**Activity:** All of the records that follow need to be copied word for word, without the pictures.

**Task inputs:**
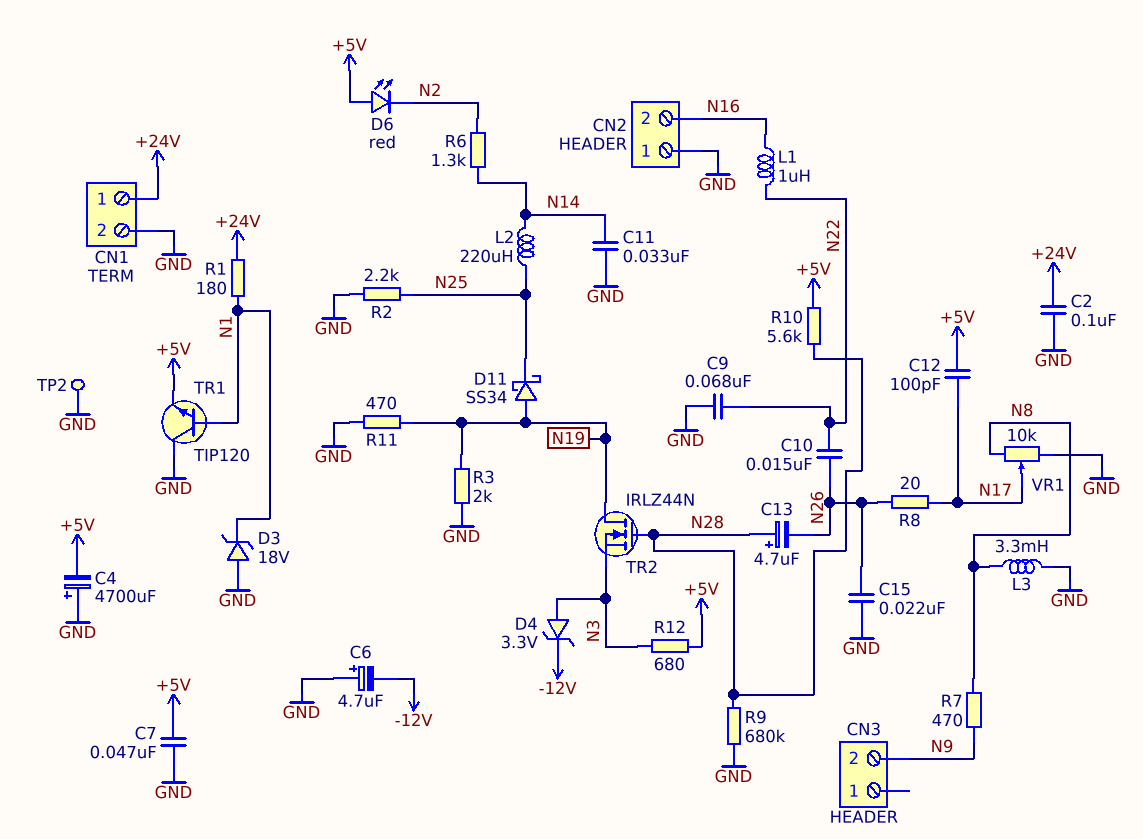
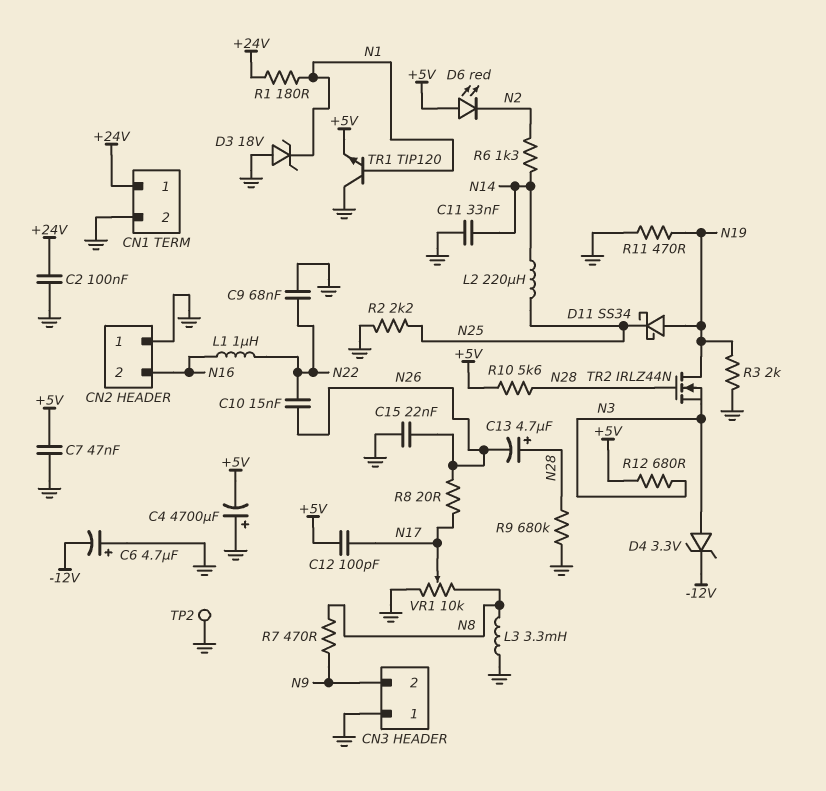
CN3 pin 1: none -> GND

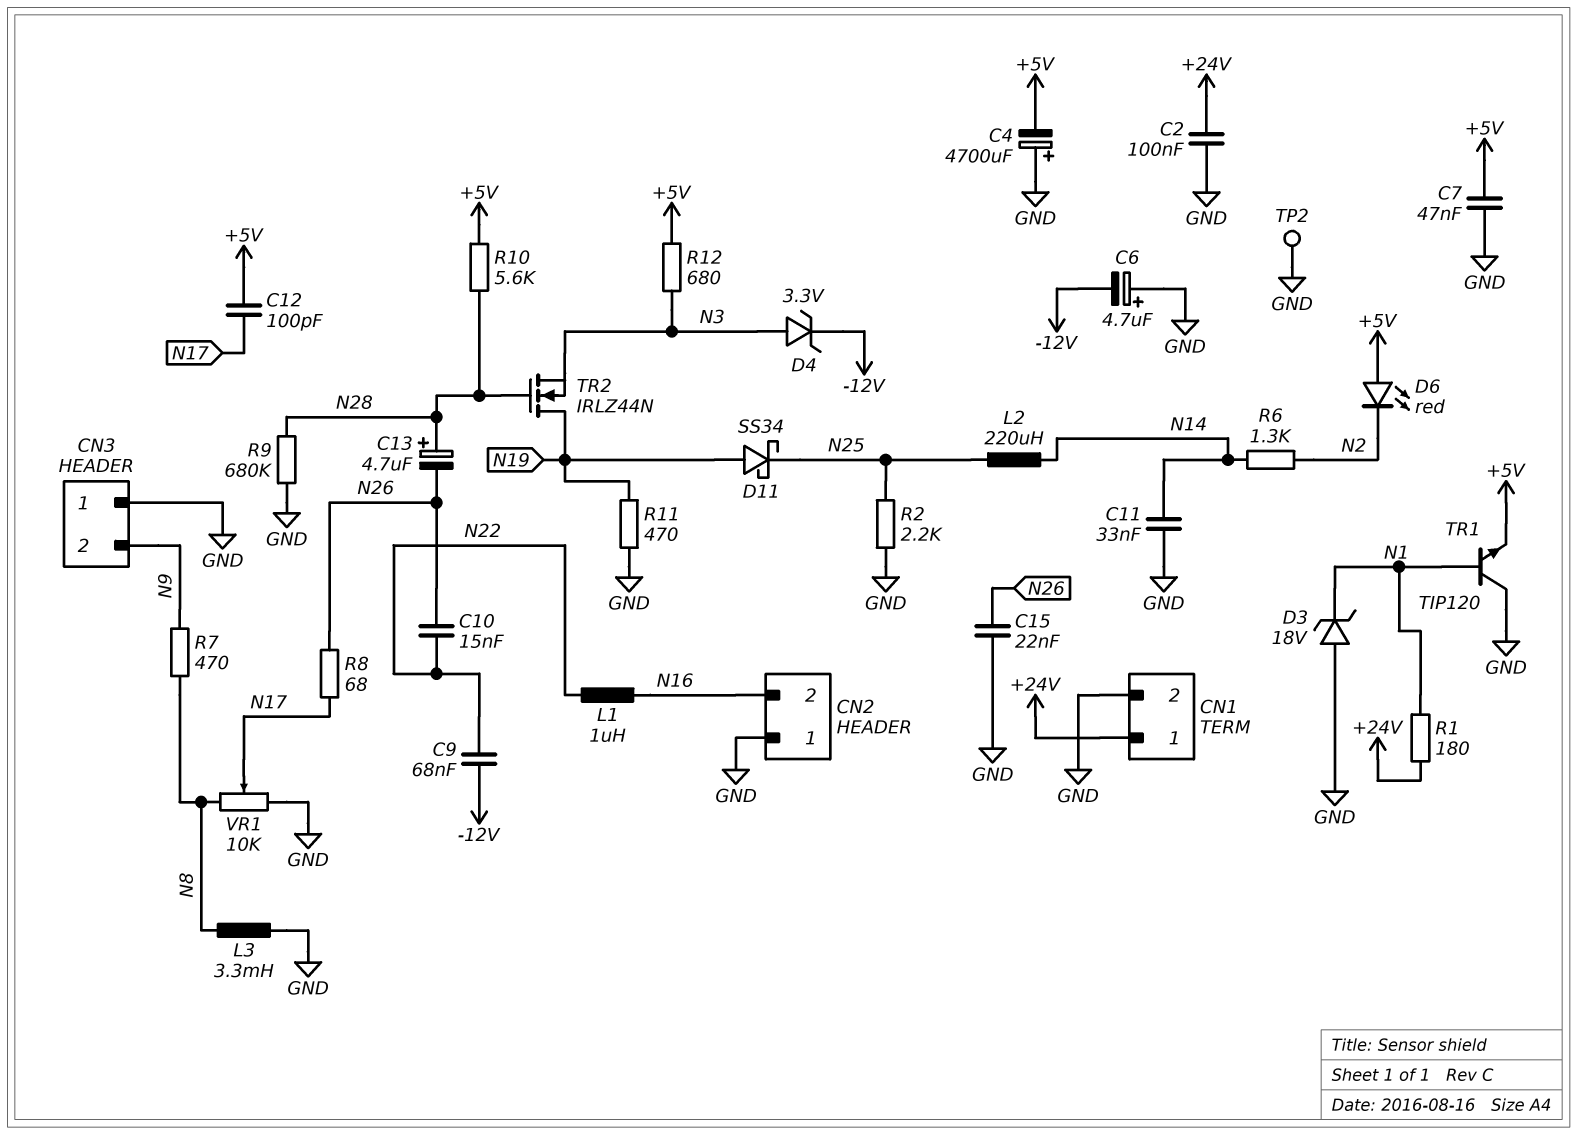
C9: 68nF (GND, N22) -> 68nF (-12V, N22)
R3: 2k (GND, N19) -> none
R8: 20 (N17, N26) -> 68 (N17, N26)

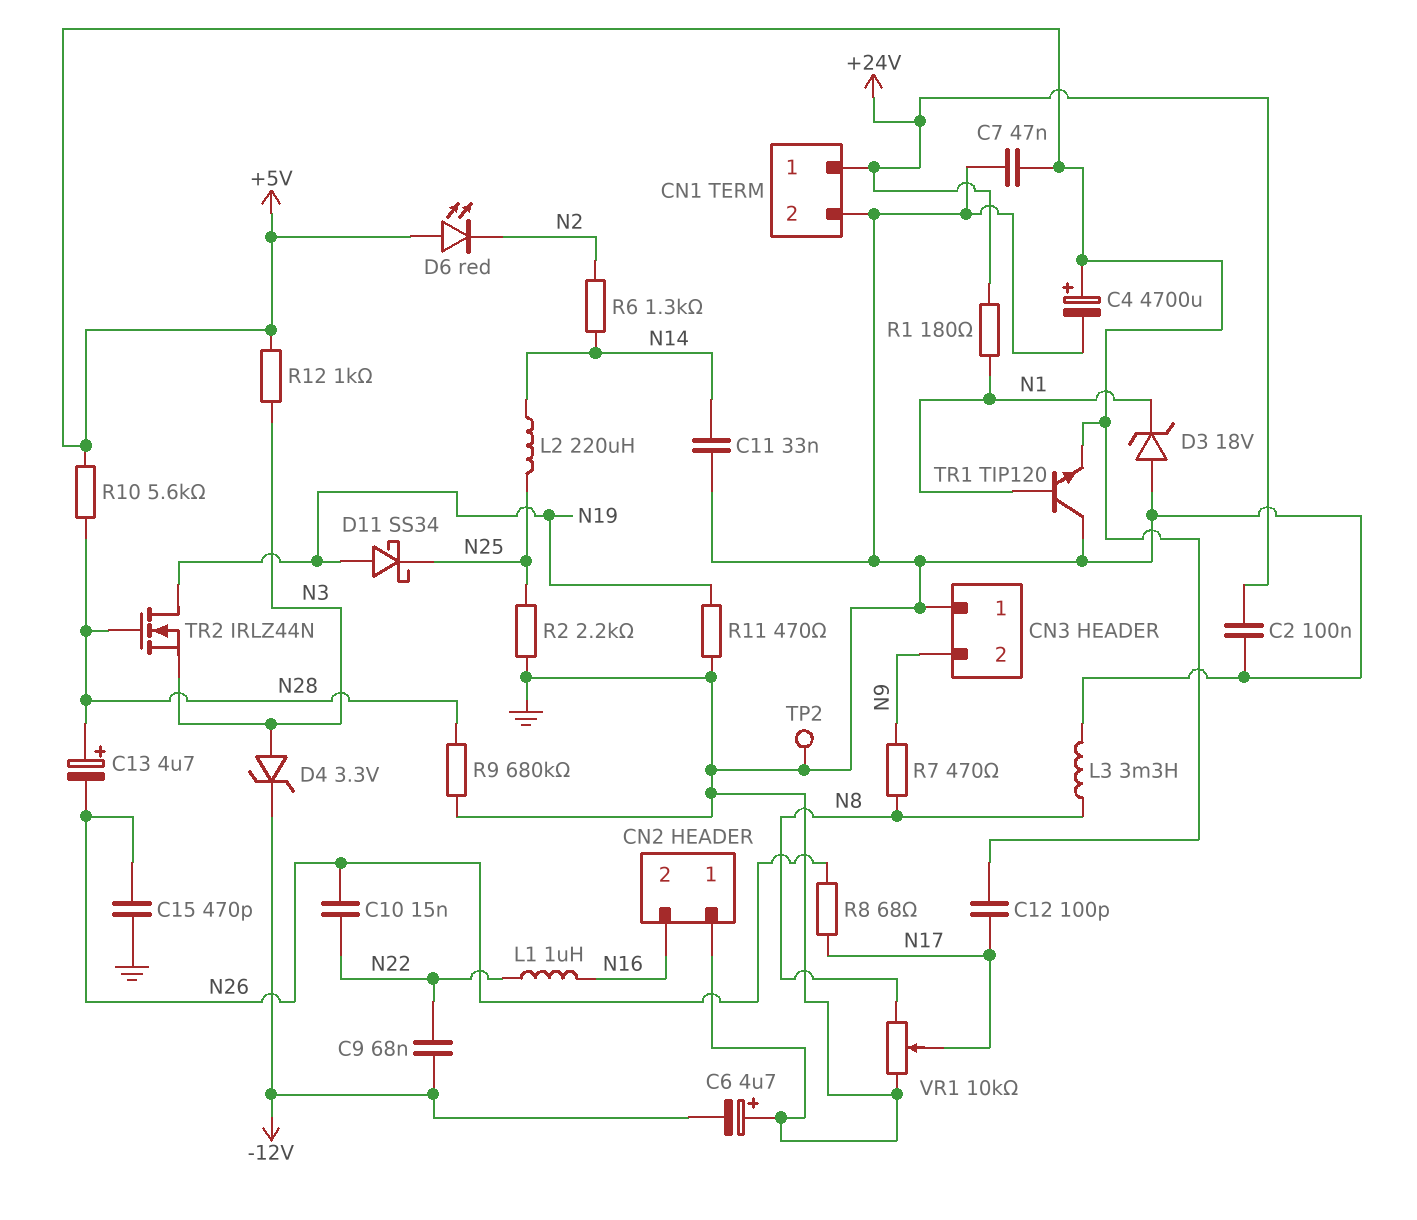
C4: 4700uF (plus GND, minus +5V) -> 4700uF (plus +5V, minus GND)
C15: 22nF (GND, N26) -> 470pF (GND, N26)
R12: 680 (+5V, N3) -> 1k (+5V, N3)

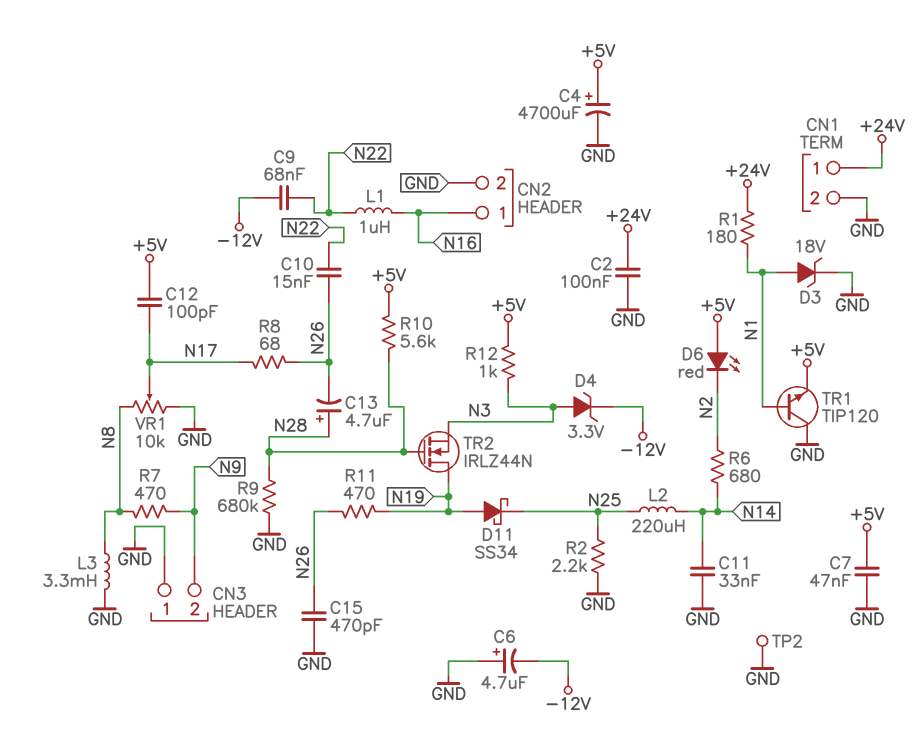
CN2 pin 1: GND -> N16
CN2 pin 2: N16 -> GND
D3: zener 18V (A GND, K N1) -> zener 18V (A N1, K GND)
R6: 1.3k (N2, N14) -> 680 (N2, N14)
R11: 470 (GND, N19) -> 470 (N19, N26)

**Task answer:**
CN3 pin 1: none -> GND

C9: 68nF (GND, N22) -> 68nF (-12V, N22)
R3: 2k (GND, N19) -> none
R8: 20 (N17, N26) -> 68 (N17, N26)

C4: 4700uF (plus GND, minus +5V) -> 4700uF (plus +5V, minus GND)
C15: 22nF (GND, N26) -> 470pF (GND, N26)
R12: 680 (+5V, N3) -> 1k (+5V, N3)

CN2 pin 1: GND -> N16
CN2 pin 2: N16 -> GND
D3: zener 18V (A GND, K N1) -> zener 18V (A N1, K GND)
R6: 1.3k (N2, N14) -> 680 (N2, N14)
R11: 470 (GND, N19) -> 470 (N19, N26)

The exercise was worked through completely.